Task objective>
Pull out every line in the data that has the string "degrees" in it.

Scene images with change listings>

=== Section Start ===

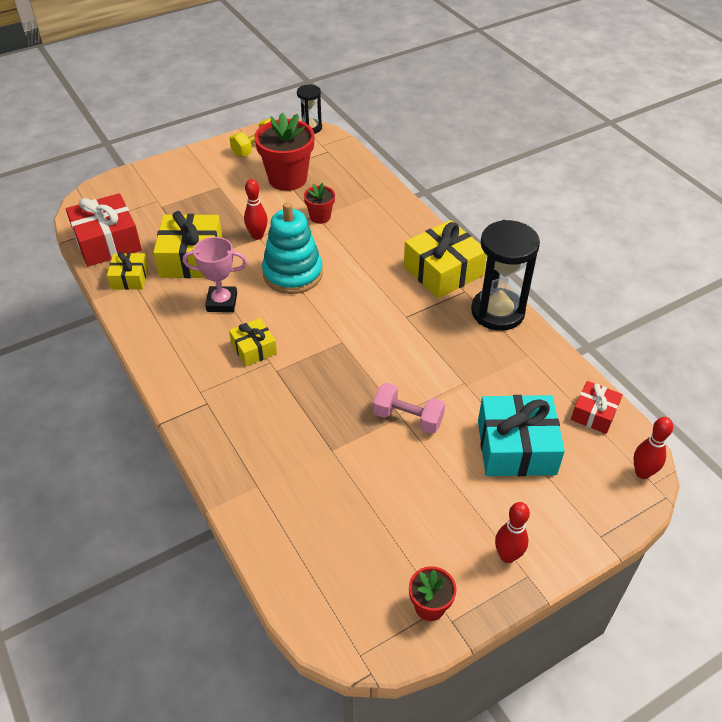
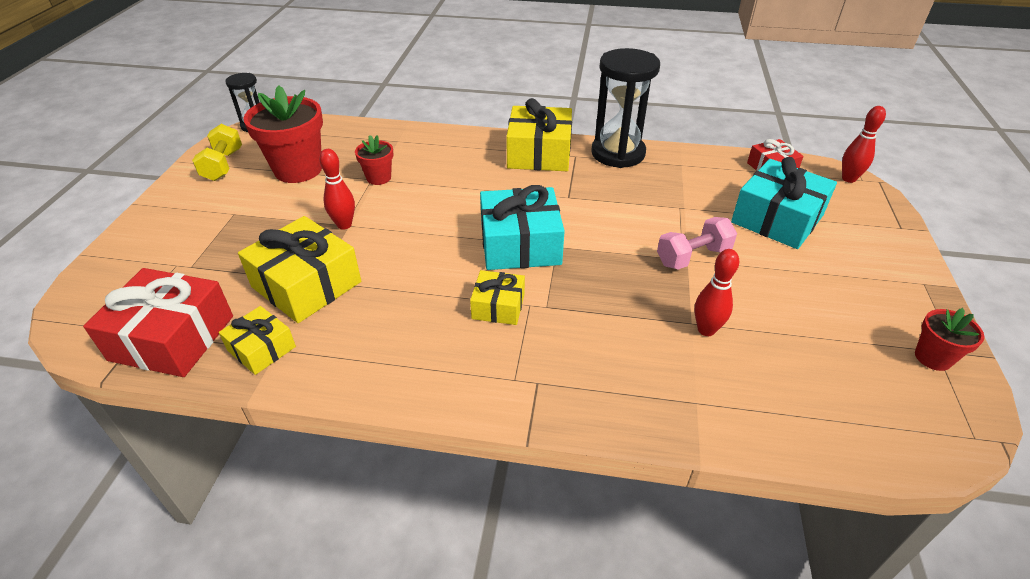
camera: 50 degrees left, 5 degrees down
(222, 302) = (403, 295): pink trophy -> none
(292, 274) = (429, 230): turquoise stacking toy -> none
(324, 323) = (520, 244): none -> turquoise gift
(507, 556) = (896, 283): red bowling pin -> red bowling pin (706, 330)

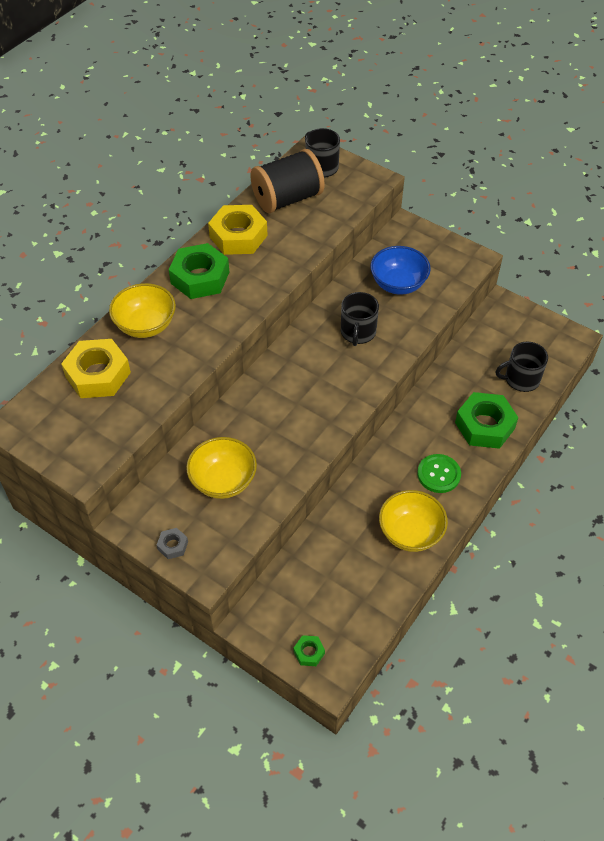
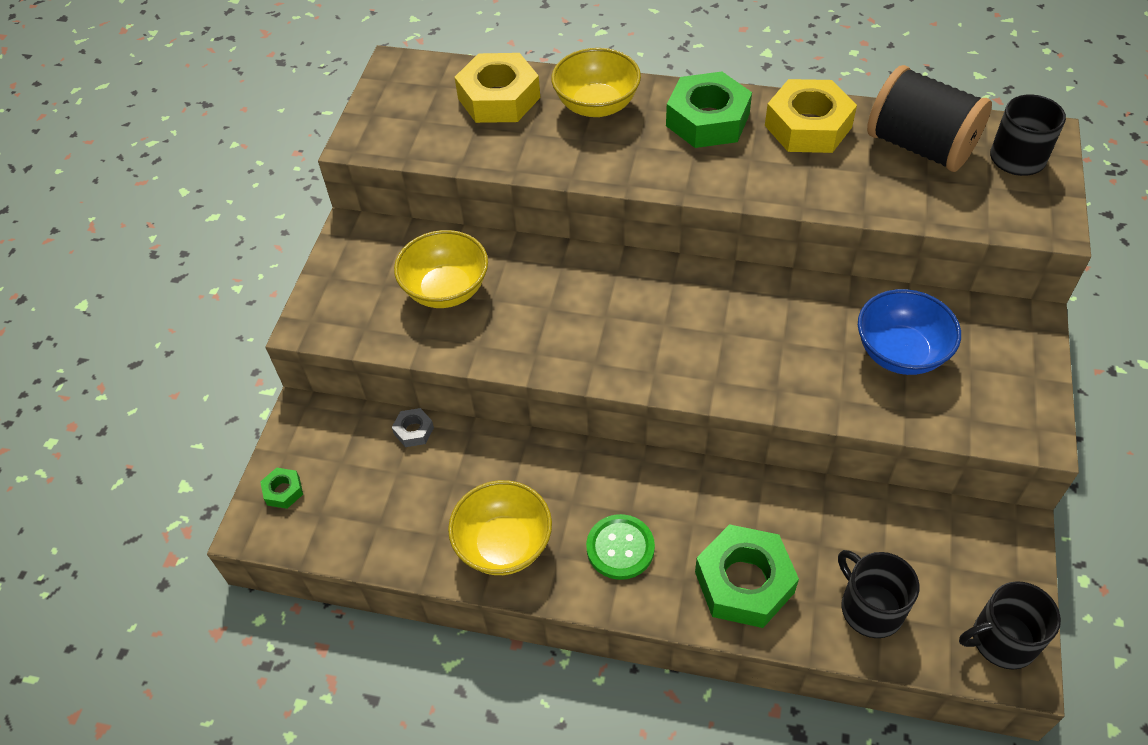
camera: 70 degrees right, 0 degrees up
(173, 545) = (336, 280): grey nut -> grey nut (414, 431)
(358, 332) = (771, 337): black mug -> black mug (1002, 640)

=== Section End ===

Exercise output>
camera: 50 degrees left, 5 degrees down
camera: 70 degrees right, 0 degrees up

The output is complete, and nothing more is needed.